- **Work item**: Write the following entries out again exactly, skipping each image.

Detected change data
BEGIN

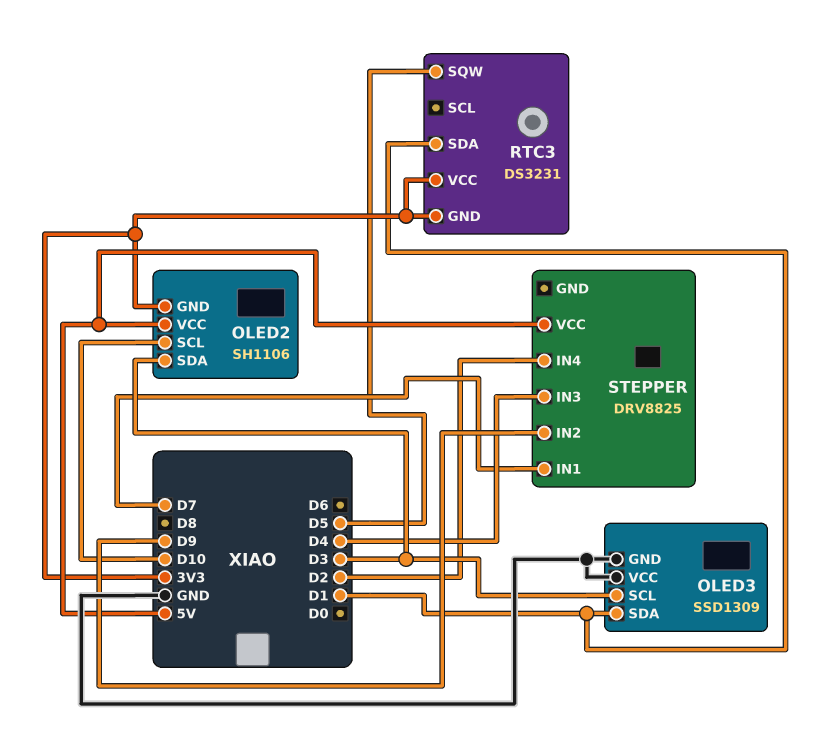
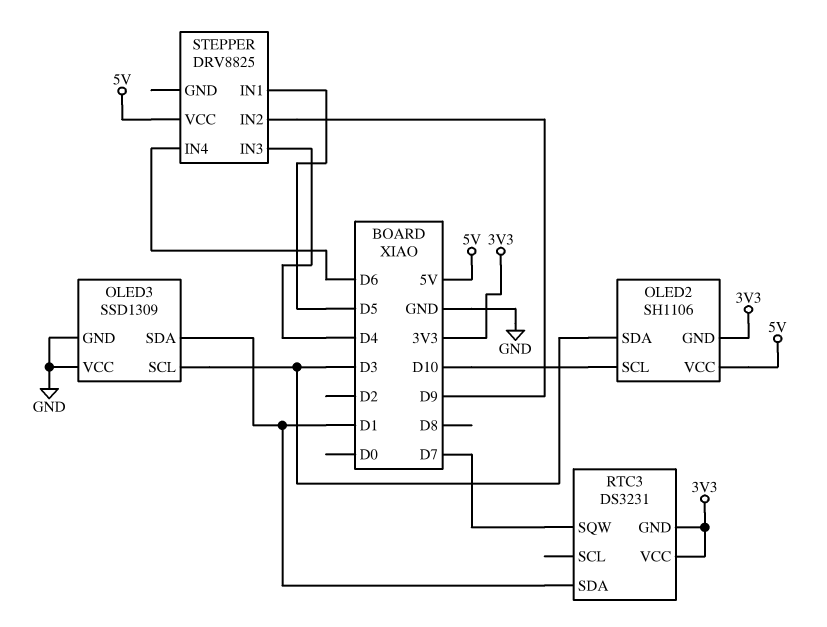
RTC3 pin SQW: D5 -> D7
STEPPER pin IN1: D7 -> D5
STEPPER pin IN4: D2 -> D6

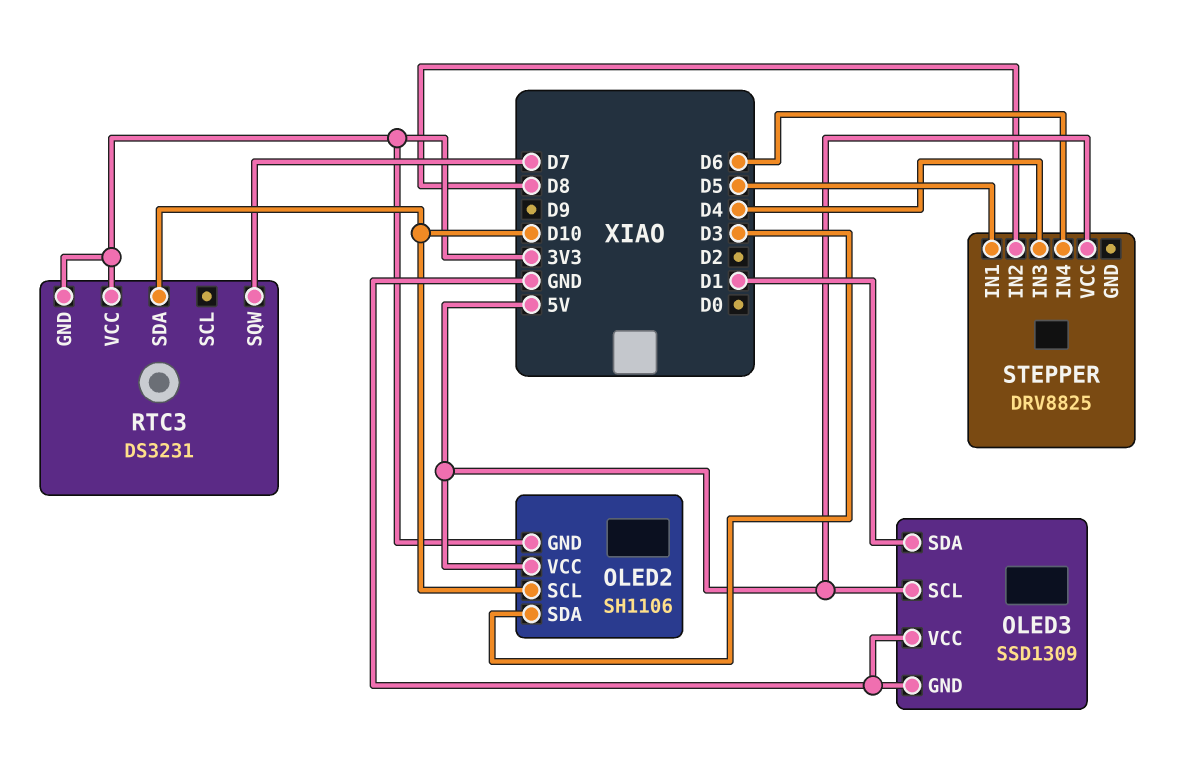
OLED3 pin SCL: D3 -> 5V
RTC3 pin SDA: D1 -> D10
STEPPER pin IN2: D9 -> D8

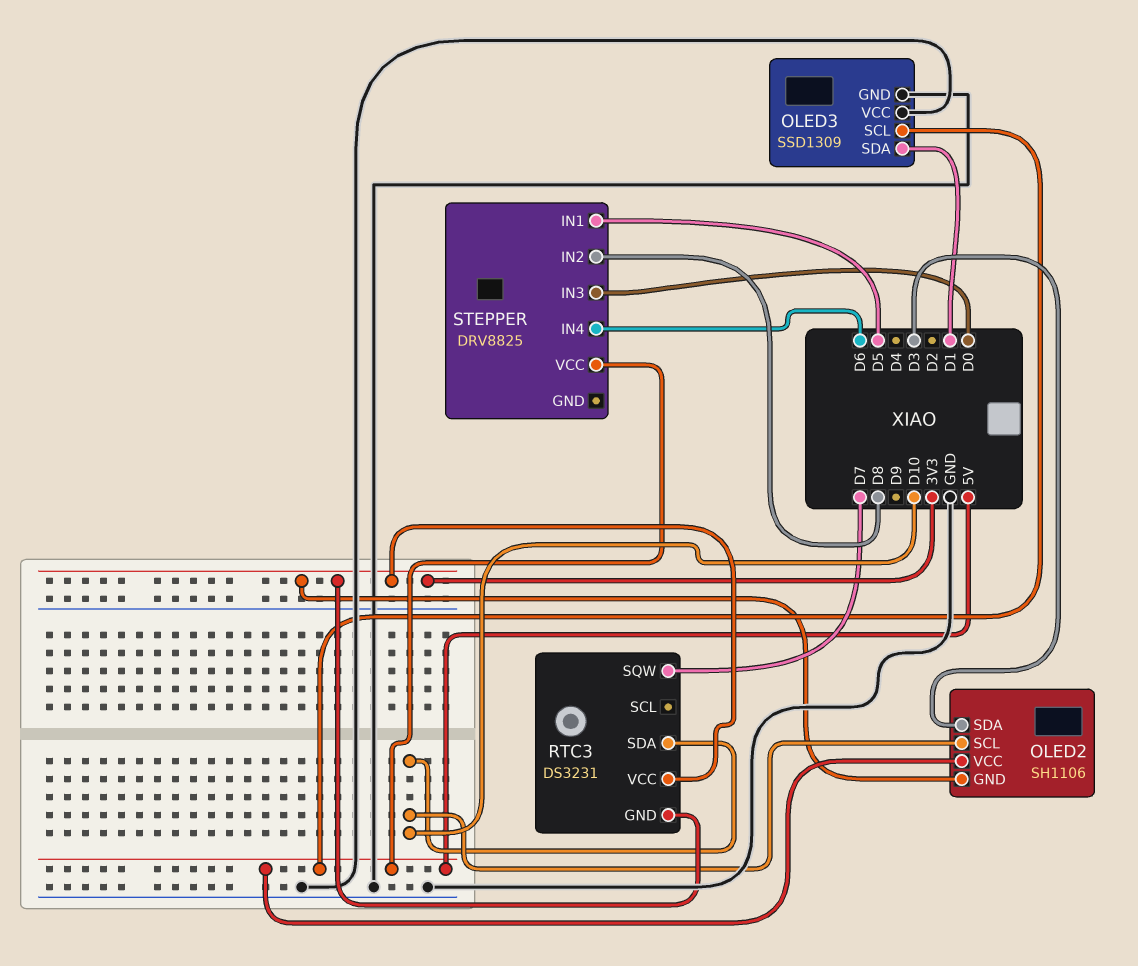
STEPPER pin IN3: D4 -> D0

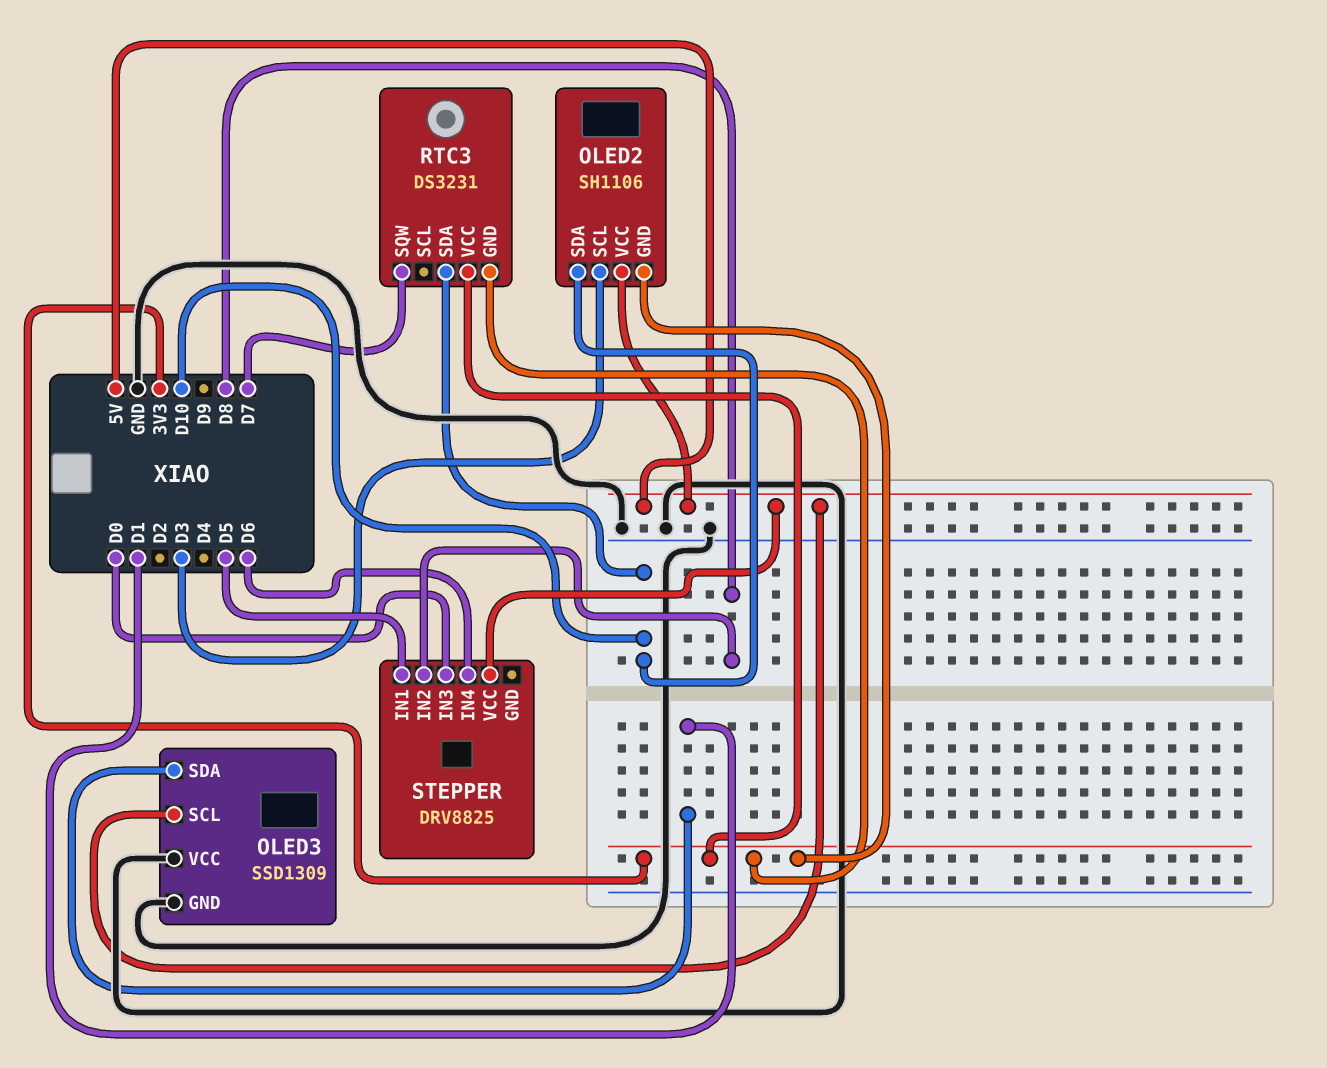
OLED2 pin SCL: D10 -> D3
OLED2 pin SDA: D3 -> D10

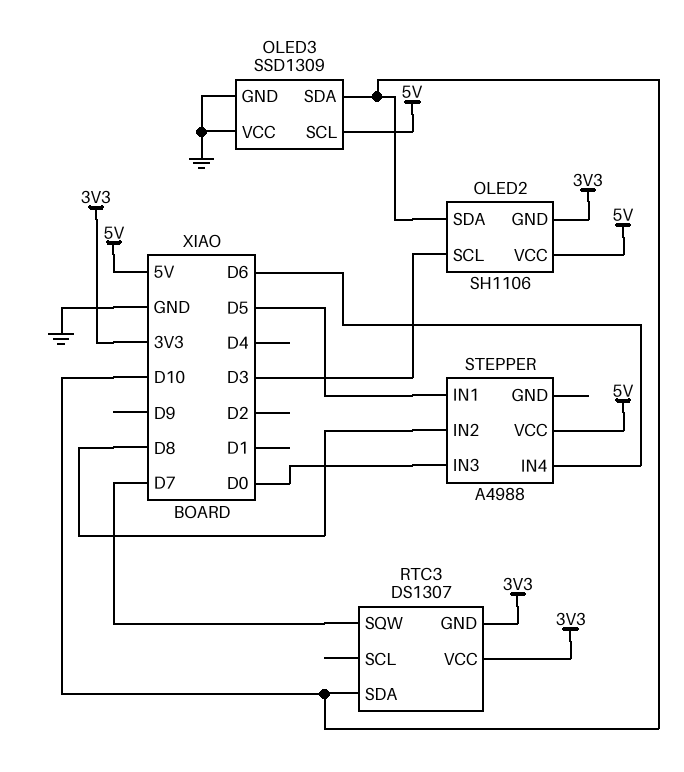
OLED3 pin SDA: D1 -> D10
RTC3: DS3231 -> DS1307
STEPPER: DRV8825 -> A4988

END

- **Task response**:
RTC3 pin SQW: D5 -> D7
STEPPER pin IN1: D7 -> D5
STEPPER pin IN4: D2 -> D6

OLED3 pin SCL: D3 -> 5V
RTC3 pin SDA: D1 -> D10
STEPPER pin IN2: D9 -> D8

STEPPER pin IN3: D4 -> D0

OLED2 pin SCL: D10 -> D3
OLED2 pin SDA: D3 -> D10

OLED3 pin SDA: D1 -> D10
RTC3: DS3231 -> DS1307
STEPPER: DRV8825 -> A4988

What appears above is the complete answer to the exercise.